Input for this task -
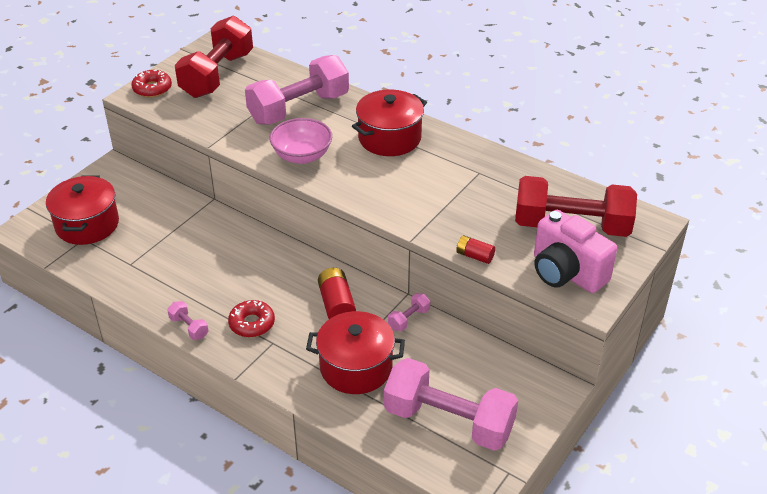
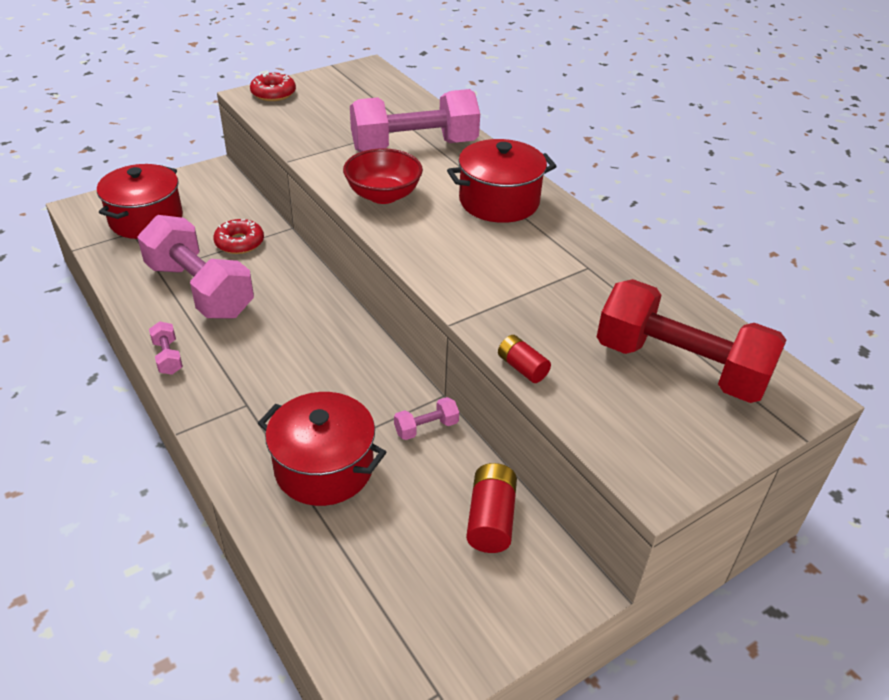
camera: 20 degrees right, 0 degrees up
(217, 75) = (350, 95): red dumbbell -> none
(252, 323) = (239, 374): red donut -> red donut (239, 243)
(302, 156) = (383, 195): pink bowl -> red bowl
(336, 304) = (350, 382): red battery -> red battery (491, 519)
(449, 421) = (398, 583): pink dumbbell -> pink dumbbell (200, 290)
(566, 273) = (639, 428): pink camera -> none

Task requirements - Write out the entries above verbatim, without pictures.

Exercise output -
camera: 20 degrees right, 0 degrees up
(217, 75) = (350, 95): red dumbbell -> none
(252, 323) = (239, 374): red donut -> red donut (239, 243)
(302, 156) = (383, 195): pink bowl -> red bowl
(336, 304) = (350, 382): red battery -> red battery (491, 519)
(449, 421) = (398, 583): pink dumbbell -> pink dumbbell (200, 290)
(566, 273) = (639, 428): pink camera -> none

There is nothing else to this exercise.